- [Instructions to follow]: Which lines below include "yellow"? Copy them all.
===============
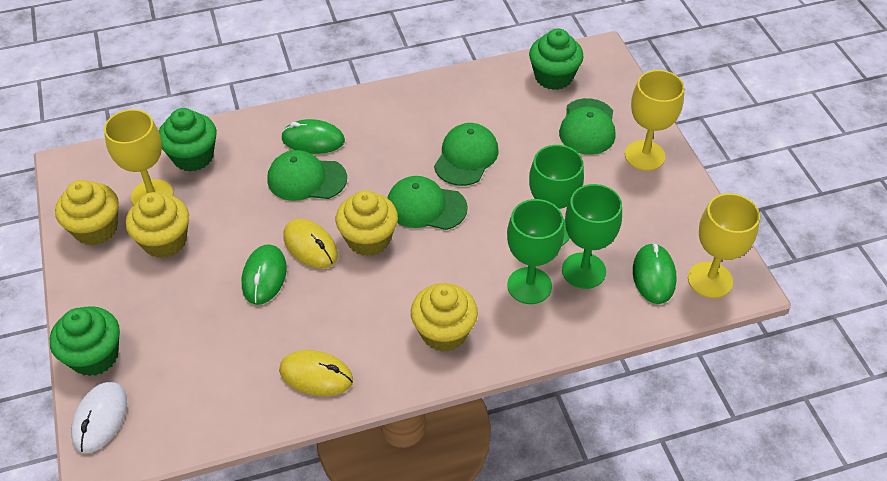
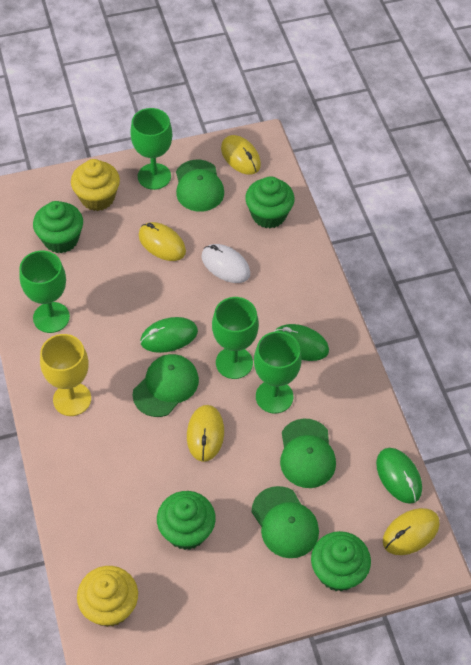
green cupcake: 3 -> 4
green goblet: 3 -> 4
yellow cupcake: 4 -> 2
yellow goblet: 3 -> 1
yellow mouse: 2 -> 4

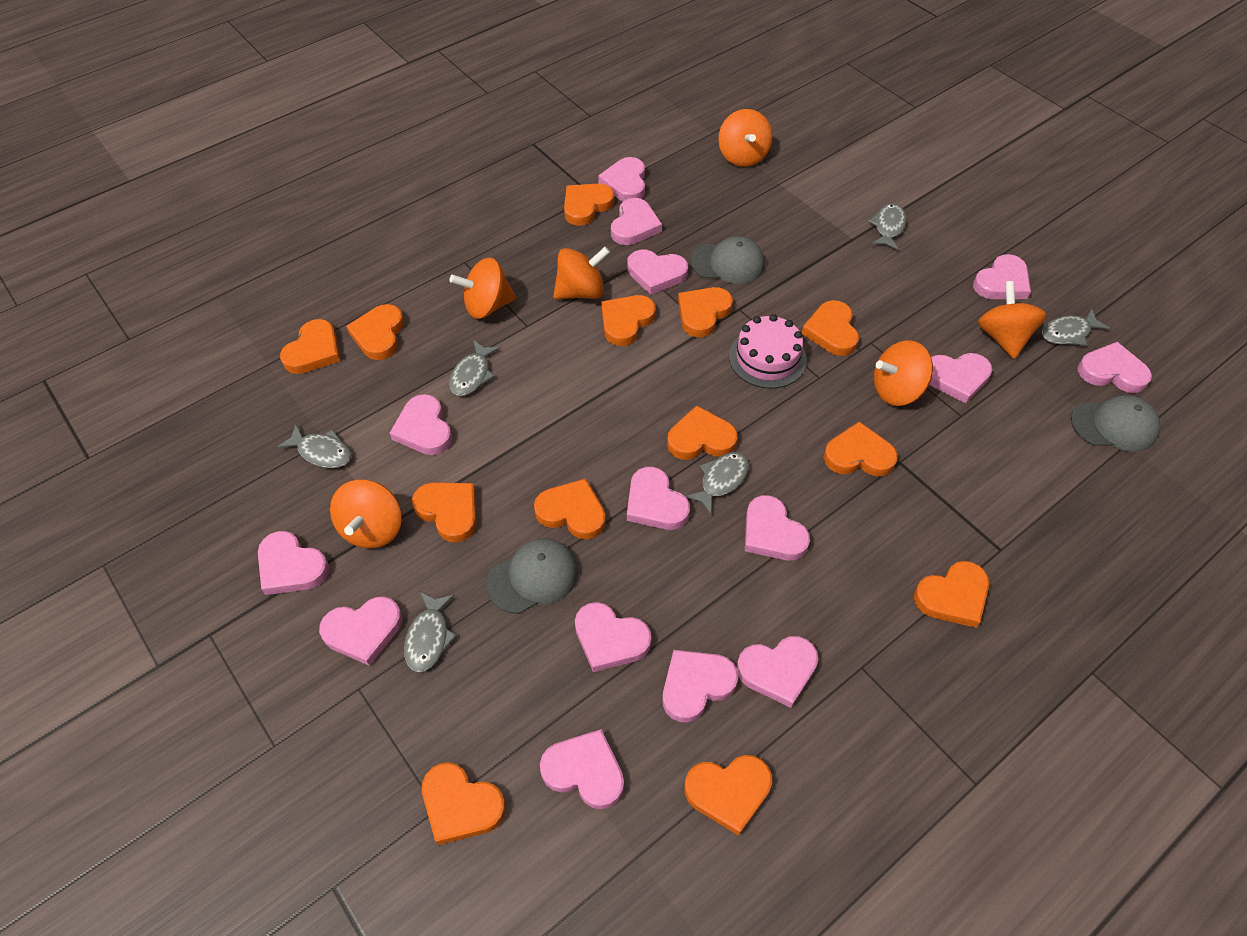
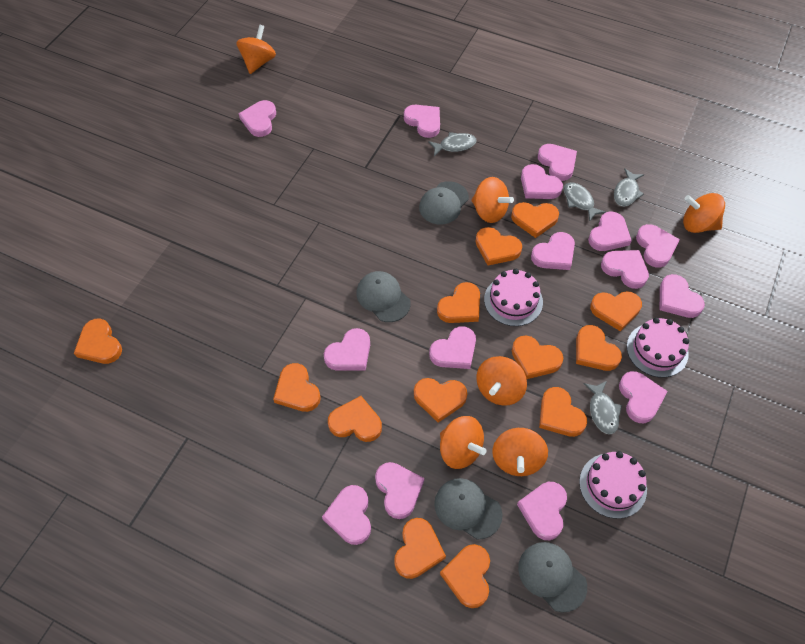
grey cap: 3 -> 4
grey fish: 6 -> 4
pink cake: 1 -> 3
===============
- [Your response]:
yellow cupcake: 4 -> 2
yellow goblet: 3 -> 1
yellow mouse: 2 -> 4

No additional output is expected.